Exercise objective.
Copy the entries that appear below in full, leaving out any picture among them.

Given data.
§
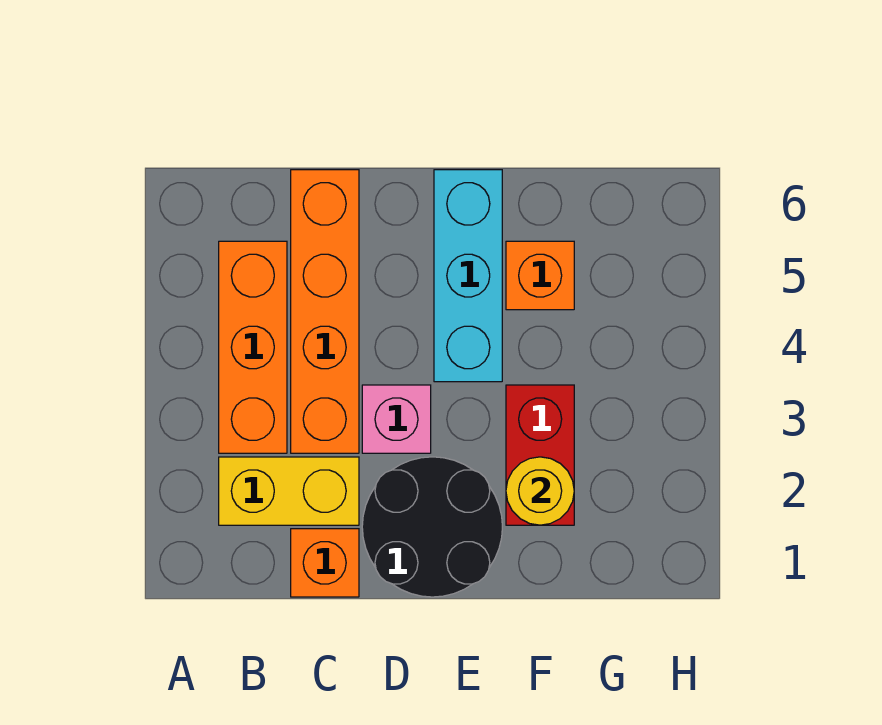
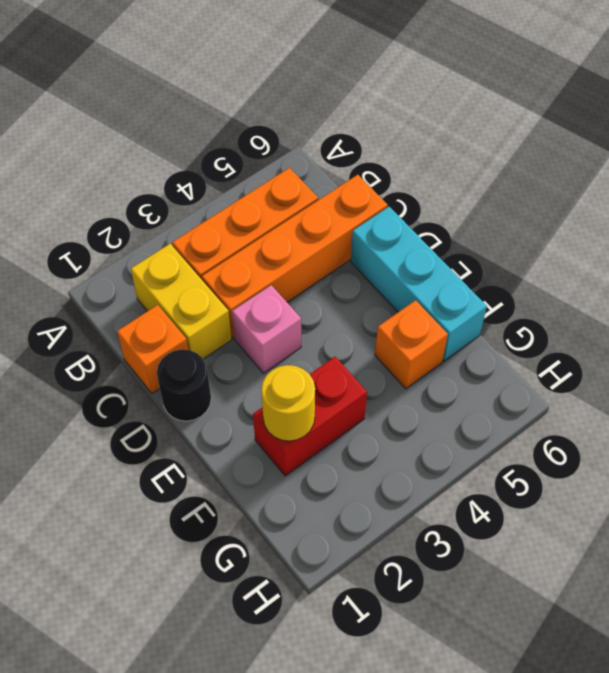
black round brick D1:E2 level 1 -> black round brick D1 level 1
cyan brick E4:E6 level 1 -> cyan brick D6:F6 level 1

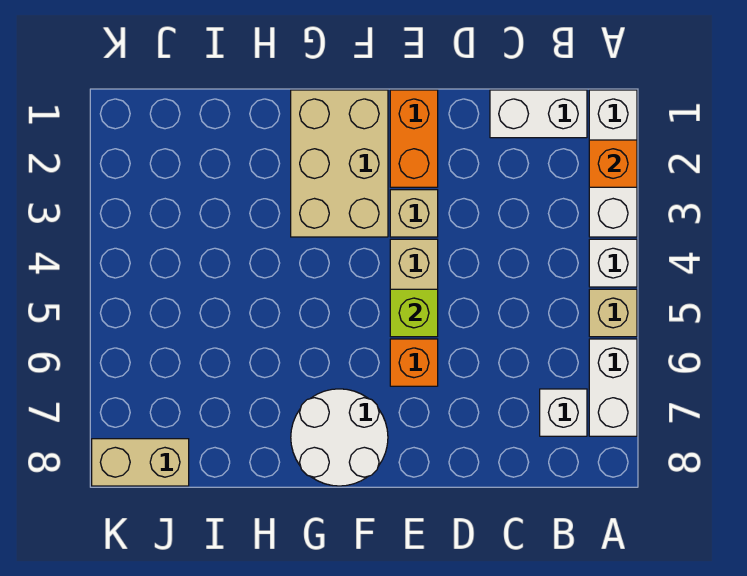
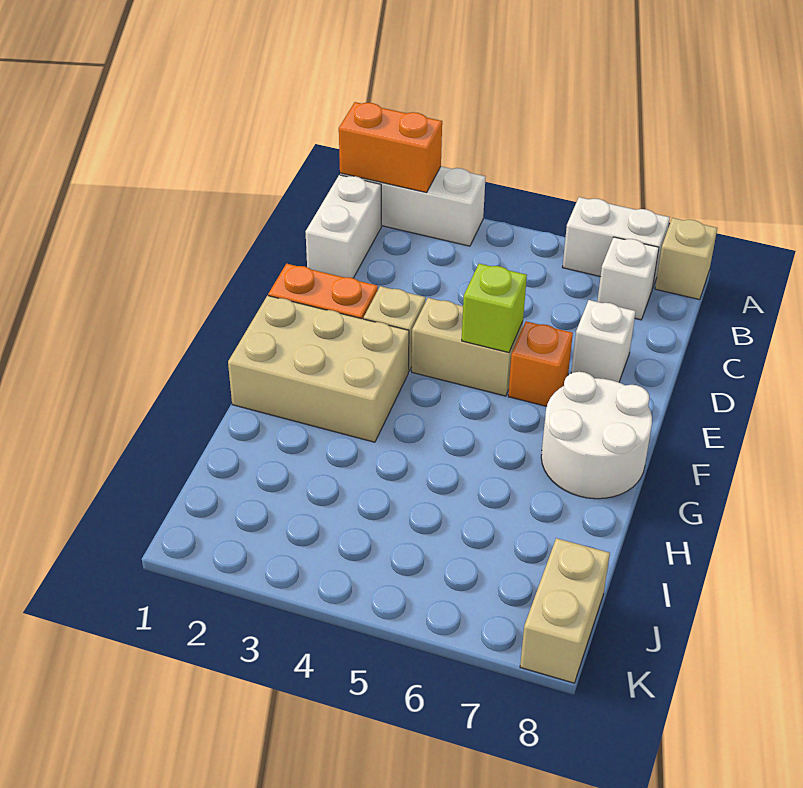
orange brick A2 level 2 -> orange brick A1:A2 level 2
white brick A4 level 1 -> white brick D7 level 1
tan brick A5 level 1 -> tan brick A8 level 1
§
Response below.
black round brick D1:E2 level 1 -> black round brick D1 level 1
cyan brick E4:E6 level 1 -> cyan brick D6:F6 level 1

orange brick A2 level 2 -> orange brick A1:A2 level 2
white brick A4 level 1 -> white brick D7 level 1
tan brick A5 level 1 -> tan brick A8 level 1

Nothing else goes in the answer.